**Directions for this task**
Reproduce the full listing as it stands. Images do not belong in the copy.

**Record excerpts**
##############################
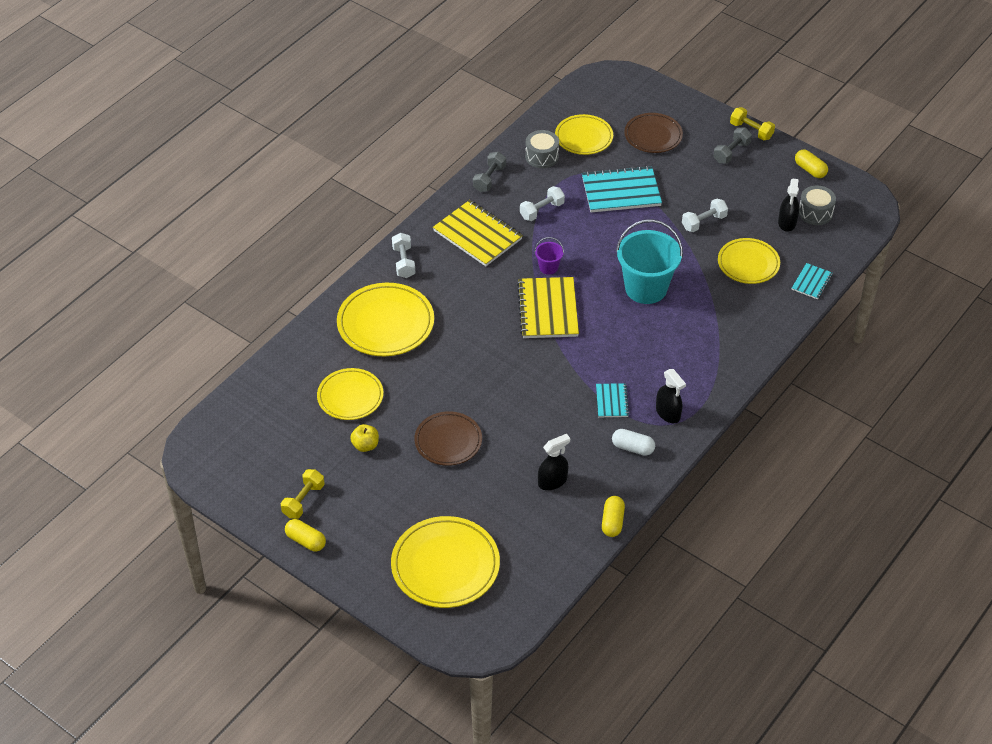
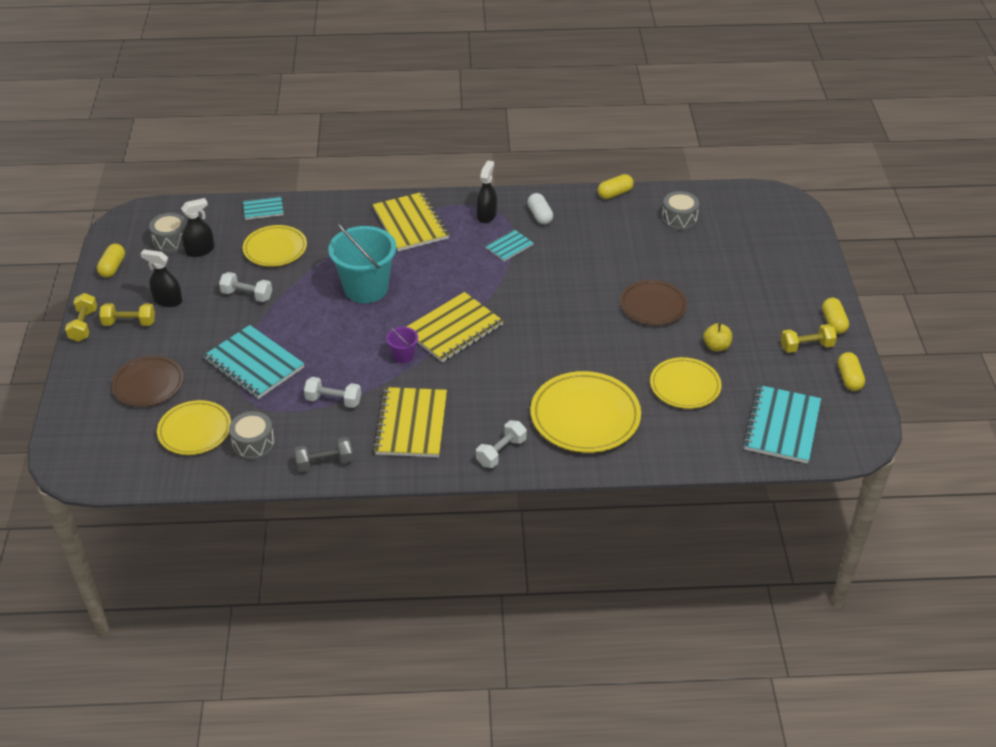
camera: 130 degrees left, 5 degrees down
(246, 498) = (849, 378): none -> yellow capsule
(255, 421) = (782, 426): none -> turquoise notebook
(445, 565) = (753, 245): yellow plate -> none
(531, 541) = (679, 219): none -> grey drum
(552, 481) = (618, 236): black spray bottle -> black spray bottle (167, 300)
(704, 359) = (410, 223): none -> yellow notebook
(731, 152) = (129, 323): grey dumbbell -> yellow dumbbell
##############################
**Written solution**
camera: 130 degrees left, 5 degrees down
(246, 498) = (849, 378): none -> yellow capsule
(255, 421) = (782, 426): none -> turquoise notebook
(445, 565) = (753, 245): yellow plate -> none
(531, 541) = (679, 219): none -> grey drum
(552, 481) = (618, 236): black spray bottle -> black spray bottle (167, 300)
(704, 359) = (410, 223): none -> yellow notebook
(731, 152) = (129, 323): grey dumbbell -> yellow dumbbell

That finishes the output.